__EXERCISE BRIEF__: Your answer must be only the lines below from the one containing "Mervo 127: [1091,828,1144,881]" through the one containing "Winra Talk: [336,34,570,164]", copied exactly, with the pictures left out.
─── MATERIALS PROVIDED ───
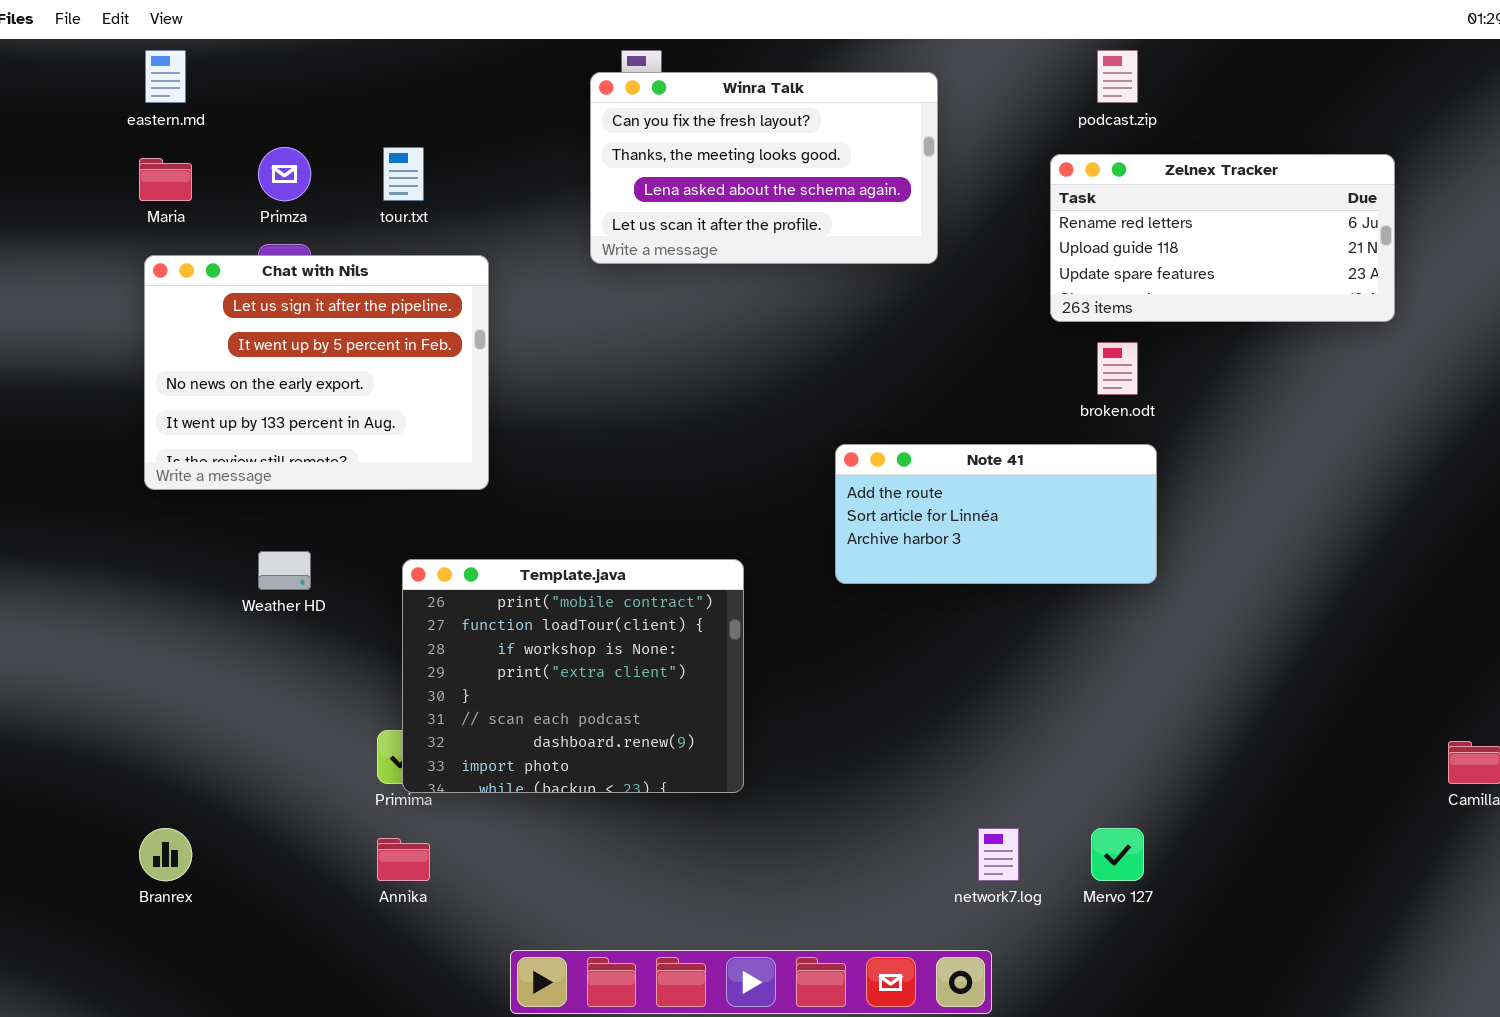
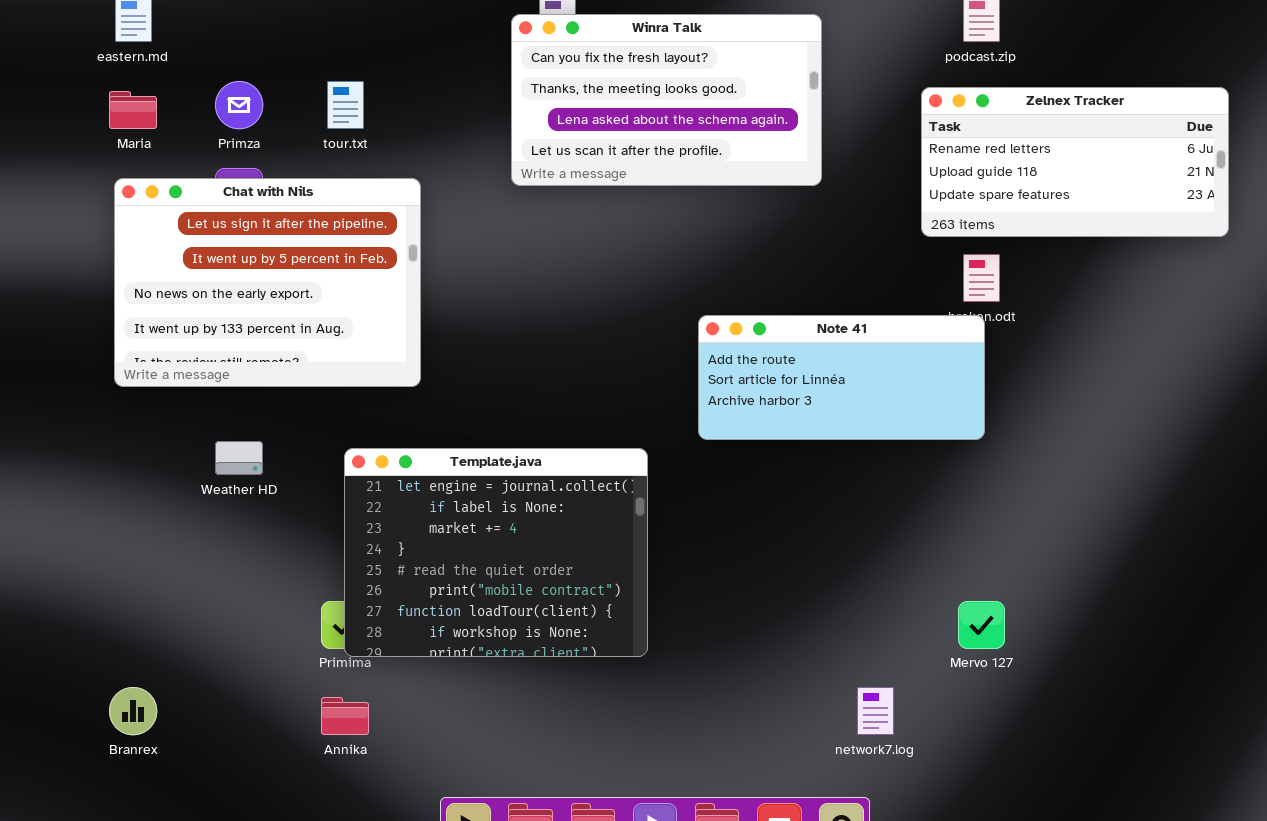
Note 41: [835,444,1157,584] -> [698,315,985,440], moved
Template.java: [402,559,744,793] -> [344,448,648,657], scrolled up 5 rows
Mervo 127: [1091,828,1144,881] -> [958,601,1005,649], moved

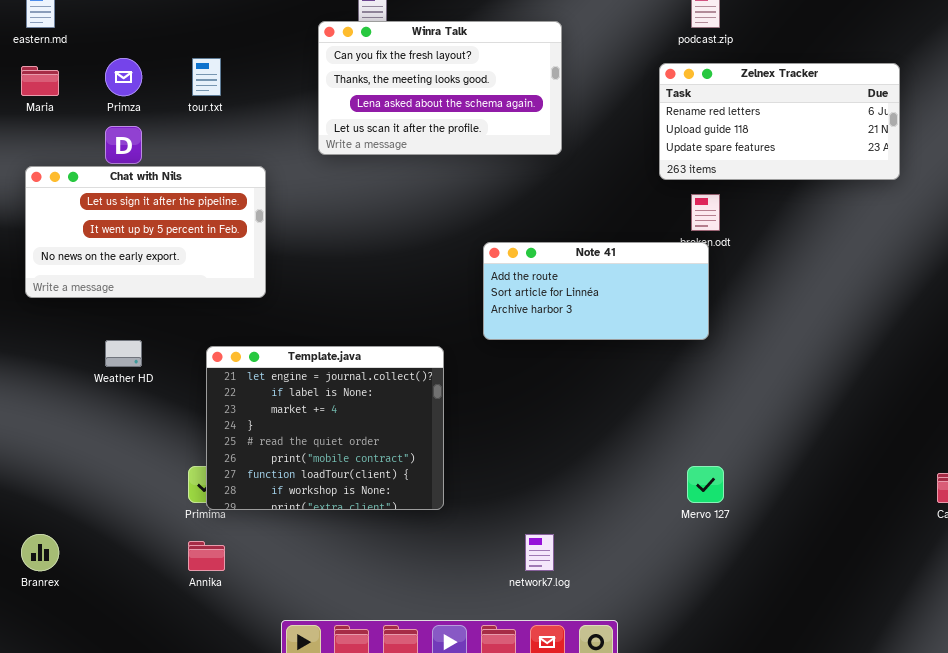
Winra Talk: [511,14,822,186] -> [318,21,562,155], moved
Chat with Nils: [114,178,421,387] -> [25,166,266,298], resized
network7.log: [857,687,894,735] -> [525,534,554,571], moved

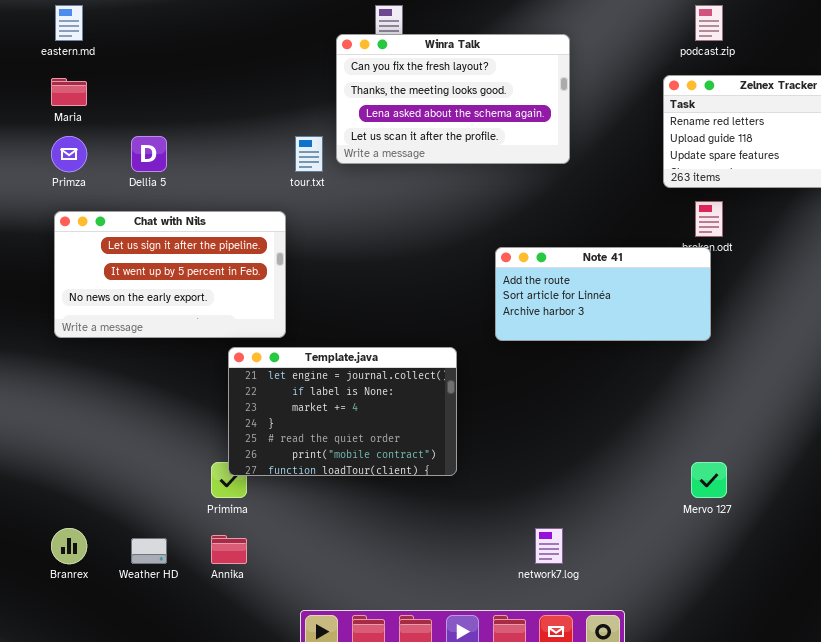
Primza: [105,58,142,96] -> [51,136,87,172], moved
tour.txt: [192,58,221,96] -> [295,136,323,172], moved
Chat with Nils: [25,166,266,298] -> [54,211,286,338], moved
Weather HD: [105,340,142,367] -> [131,538,167,564], moved
Template.java: [206,346,444,510] -> [228,347,457,476], resized

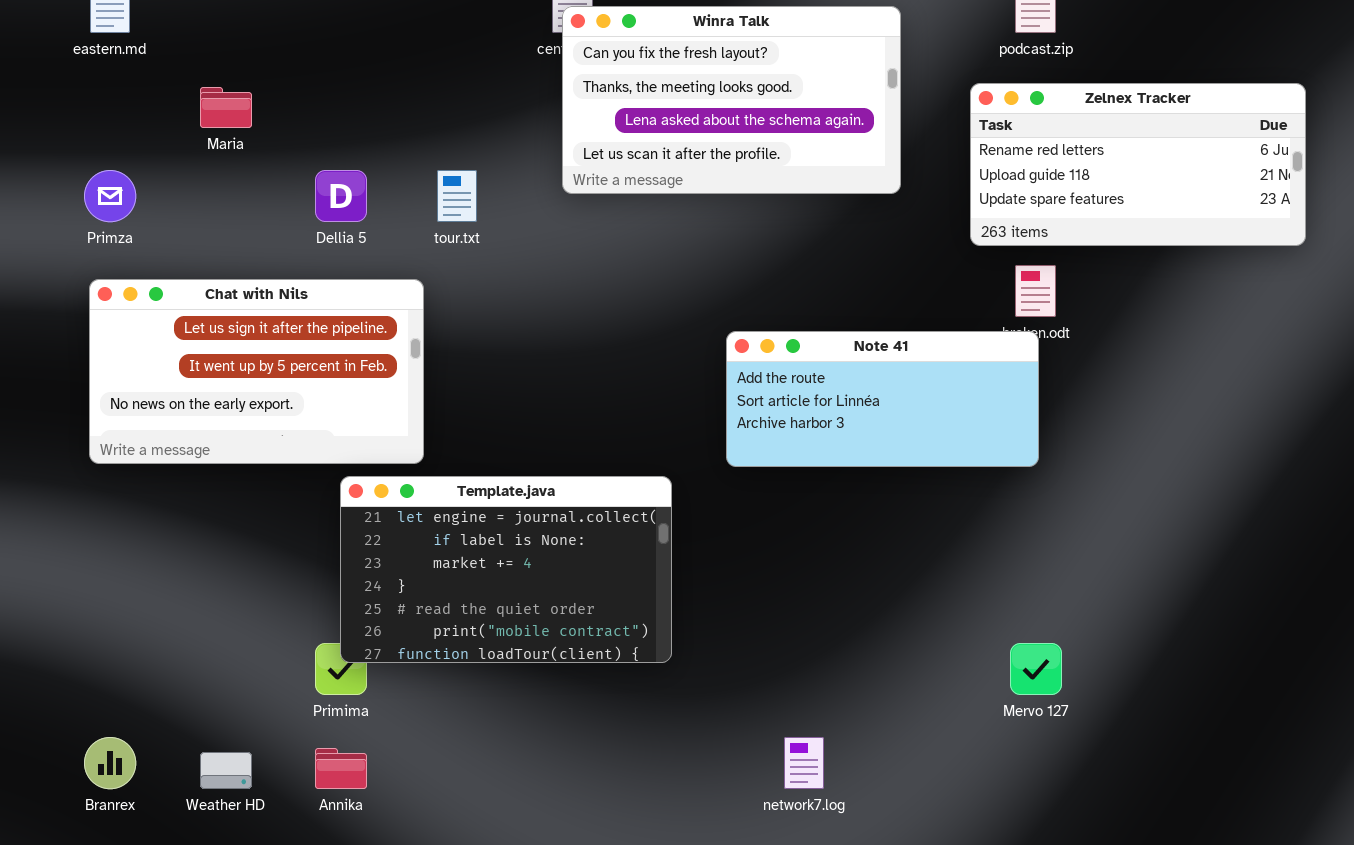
Winra Talk: [336,34,570,164] -> [562,6,901,194], moved
Maria: [51,78,87,106] -> [200,87,252,128], moved
Dellia 5: [131,136,167,172] -> [315,170,367,222], moved

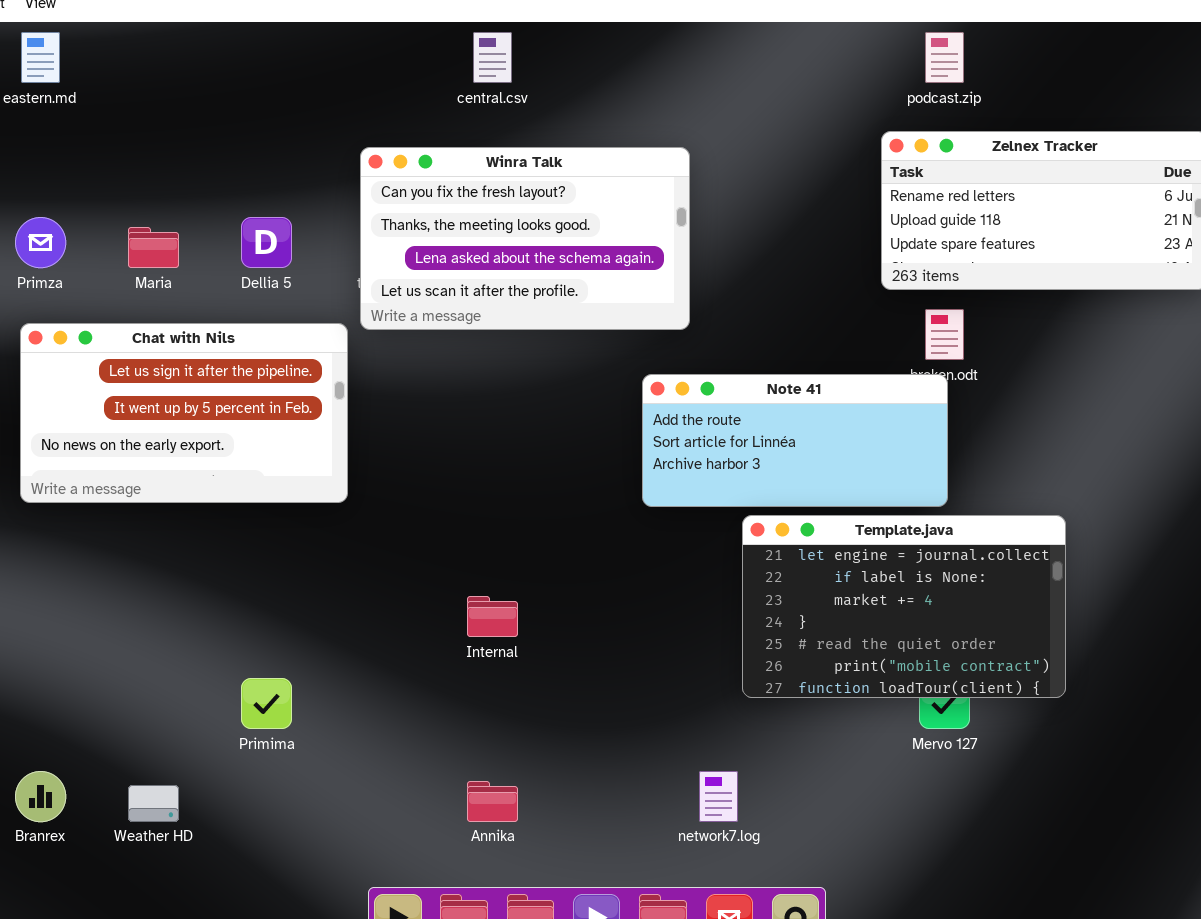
Winra Talk: [562,6,901,194] -> [360,147,690,330], moved
Maria: [200,87,252,128] -> [128,227,179,268], moved
Template.java: [340,476,672,663] -> [742,515,1066,698], moved
Annika: [315,748,367,789] -> [467,781,518,822], moved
───
__EXERCISE RESULT__:
Mervo 127: [1091,828,1144,881] -> [958,601,1005,649], moved

Winra Talk: [511,14,822,186] -> [318,21,562,155], moved
Chat with Nils: [114,178,421,387] -> [25,166,266,298], resized
network7.log: [857,687,894,735] -> [525,534,554,571], moved

Primza: [105,58,142,96] -> [51,136,87,172], moved
tour.txt: [192,58,221,96] -> [295,136,323,172], moved
Chat with Nils: [25,166,266,298] -> [54,211,286,338], moved
Weather HD: [105,340,142,367] -> [131,538,167,564], moved
Template.java: [206,346,444,510] -> [228,347,457,476], resized

Winra Talk: [336,34,570,164] -> [562,6,901,194], moved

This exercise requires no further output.